PROVIDED INFORMATION below:

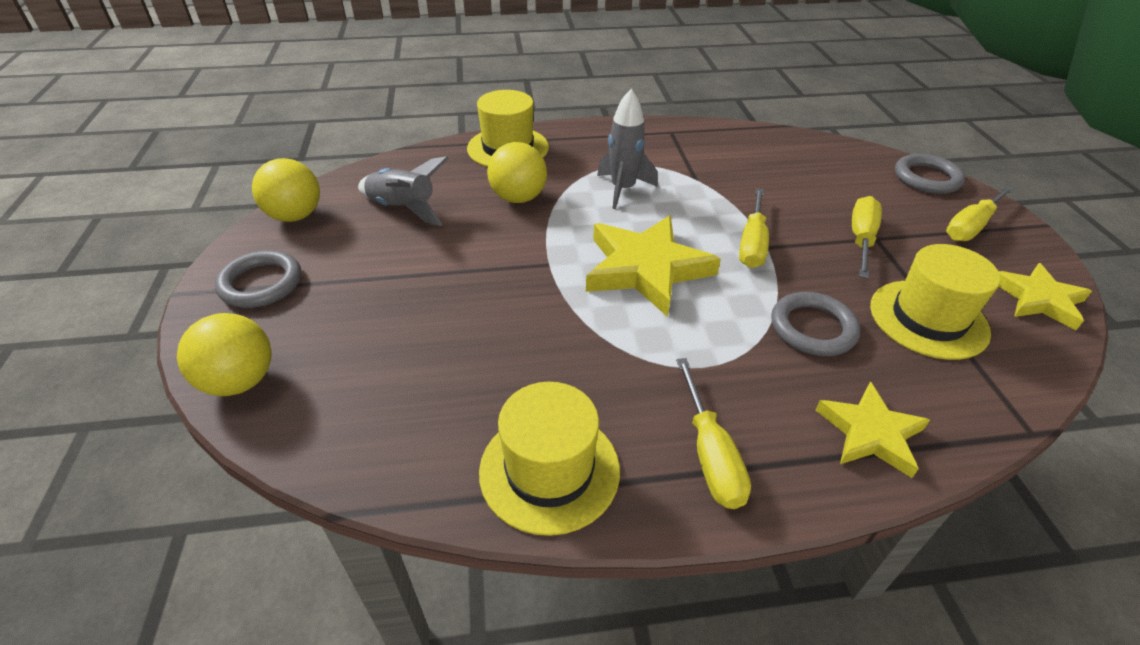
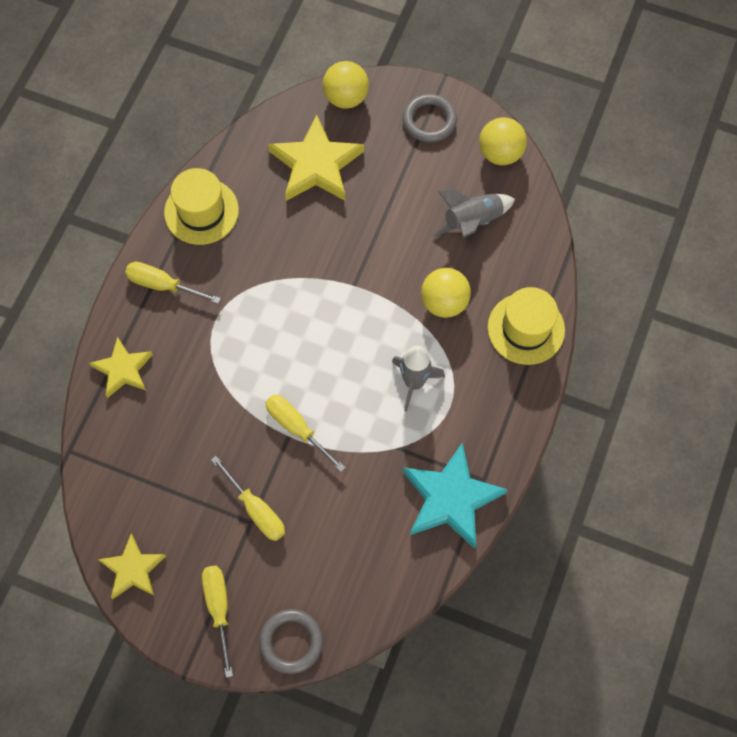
camera: 120 degrees right, 25 degrees up
(646, 269) = (313, 341): yellow star -> yellow star (316, 165)
(705, 141) = (451, 498): none -> turquoise star
(812, 328) = (203, 402): grey ring -> none
(928, 319) = (165, 478): yellow hat -> none

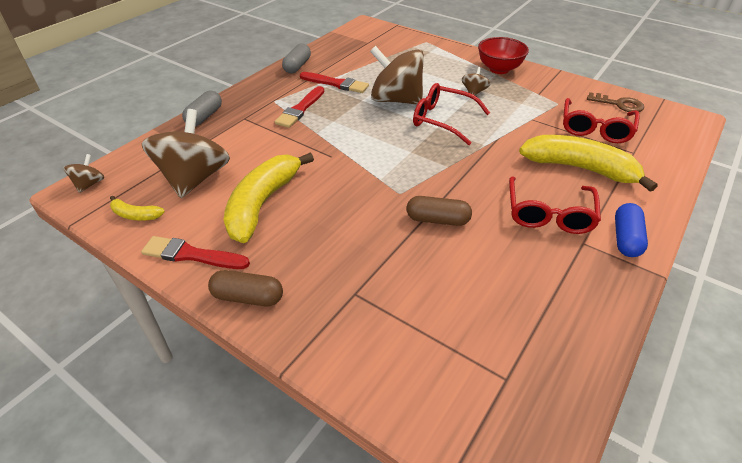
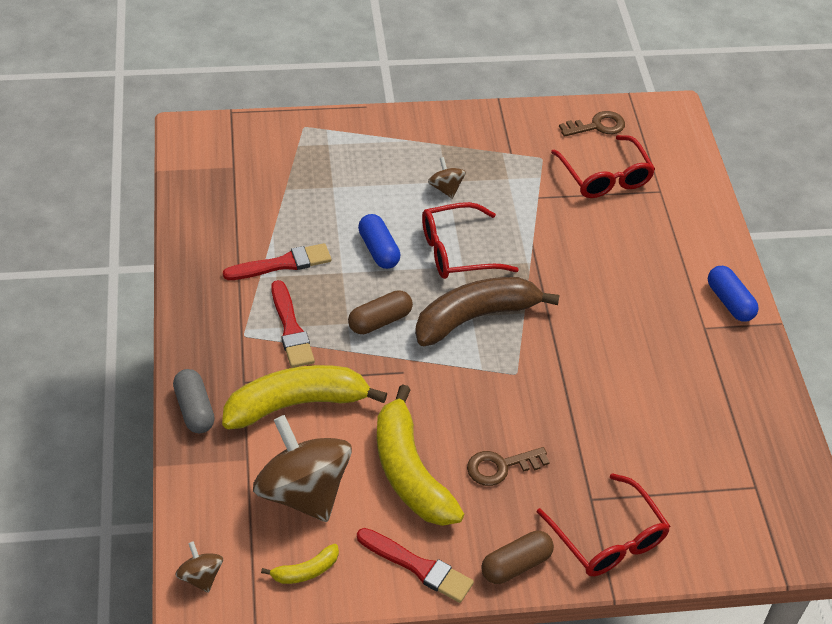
camera: 45 degrees left, 5 degrees up
(192, 255) = (418, 567): red brush -> red brush turned 120 degrees counterclockwise
(297, 66) = (198, 262): grey capsule -> none
(320, 235) = (501, 467): none -> brown key
(396, 100) = (378, 250): brown spinning top -> blue capsule
(411, 153) = (475, 317): none -> brown banana
(437, 220) = (578, 381): brown capsule -> brown capsule (380, 321)
(499, 69) = (435, 134): red bowl -> none
(549, 214) = (655, 313): red glasses -> red glasses (608, 538)
(579, 168) = (634, 241): yellow banana -> yellow banana (296, 404)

End of PROVIDED INFORMATION.

ABOUT THIS EXERCISE - The records above are to be set down exactly as written, with no images.

SOLUTION TO THIS PROBLEM -
camera: 120 degrees right, 25 degrees up
(646, 269) = (313, 341): yellow star -> yellow star (316, 165)
(705, 141) = (451, 498): none -> turquoise star
(812, 328) = (203, 402): grey ring -> none
(928, 319) = (165, 478): yellow hat -> none

camera: 45 degrees left, 5 degrees up
(192, 255) = (418, 567): red brush -> red brush turned 120 degrees counterclockwise
(297, 66) = (198, 262): grey capsule -> none
(320, 235) = (501, 467): none -> brown key
(396, 100) = (378, 250): brown spinning top -> blue capsule
(411, 153) = (475, 317): none -> brown banana
(437, 220) = (578, 381): brown capsule -> brown capsule (380, 321)
(499, 69) = (435, 134): red bowl -> none
(549, 214) = (655, 313): red glasses -> red glasses (608, 538)
(579, 168) = (634, 241): yellow banana -> yellow banana (296, 404)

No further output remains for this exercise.